◆ Work instructions:
When you reach the line containing "purple fork: 7 -> 10" in the data below, begin returning lines exactly as written, and stop once the line containing "yellow ball: 3 -> 1" has been returned.

◆ Excerpted records:
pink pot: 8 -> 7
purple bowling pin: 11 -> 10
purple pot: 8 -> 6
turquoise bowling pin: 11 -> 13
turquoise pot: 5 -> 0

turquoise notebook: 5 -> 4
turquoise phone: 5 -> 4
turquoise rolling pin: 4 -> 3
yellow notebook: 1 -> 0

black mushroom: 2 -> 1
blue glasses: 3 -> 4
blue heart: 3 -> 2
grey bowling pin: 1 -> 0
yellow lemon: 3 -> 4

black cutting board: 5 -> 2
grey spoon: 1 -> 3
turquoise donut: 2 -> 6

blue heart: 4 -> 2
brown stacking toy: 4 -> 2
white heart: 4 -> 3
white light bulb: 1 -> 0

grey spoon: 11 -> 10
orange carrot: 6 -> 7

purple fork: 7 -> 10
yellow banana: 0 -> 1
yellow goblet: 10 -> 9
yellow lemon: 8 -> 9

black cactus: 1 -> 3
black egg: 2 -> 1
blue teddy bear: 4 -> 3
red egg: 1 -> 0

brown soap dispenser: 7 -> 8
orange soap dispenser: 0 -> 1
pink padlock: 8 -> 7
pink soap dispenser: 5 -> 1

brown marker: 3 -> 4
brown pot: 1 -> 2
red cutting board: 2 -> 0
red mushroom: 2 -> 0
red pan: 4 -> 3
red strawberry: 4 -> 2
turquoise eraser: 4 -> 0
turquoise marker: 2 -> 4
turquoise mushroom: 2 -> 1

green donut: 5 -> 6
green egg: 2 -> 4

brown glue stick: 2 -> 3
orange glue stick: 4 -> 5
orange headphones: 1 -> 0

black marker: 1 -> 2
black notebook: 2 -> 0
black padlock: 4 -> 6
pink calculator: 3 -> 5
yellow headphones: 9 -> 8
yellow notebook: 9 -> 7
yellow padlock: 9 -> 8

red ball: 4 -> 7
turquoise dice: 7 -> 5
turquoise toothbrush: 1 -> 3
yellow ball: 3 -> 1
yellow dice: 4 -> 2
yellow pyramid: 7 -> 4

◆ Response to this task:
purple fork: 7 -> 10
yellow banana: 0 -> 1
yellow goblet: 10 -> 9
yellow lemon: 8 -> 9

black cactus: 1 -> 3
black egg: 2 -> 1
blue teddy bear: 4 -> 3
red egg: 1 -> 0

brown soap dispenser: 7 -> 8
orange soap dispenser: 0 -> 1
pink padlock: 8 -> 7
pink soap dispenser: 5 -> 1

brown marker: 3 -> 4
brown pot: 1 -> 2
red cutting board: 2 -> 0
red mushroom: 2 -> 0
red pan: 4 -> 3
red strawberry: 4 -> 2
turquoise eraser: 4 -> 0
turquoise marker: 2 -> 4
turquoise mushroom: 2 -> 1

green donut: 5 -> 6
green egg: 2 -> 4

brown glue stick: 2 -> 3
orange glue stick: 4 -> 5
orange headphones: 1 -> 0

black marker: 1 -> 2
black notebook: 2 -> 0
black padlock: 4 -> 6
pink calculator: 3 -> 5
yellow headphones: 9 -> 8
yellow notebook: 9 -> 7
yellow padlock: 9 -> 8

red ball: 4 -> 7
turquoise dice: 7 -> 5
turquoise toothbrush: 1 -> 3
yellow ball: 3 -> 1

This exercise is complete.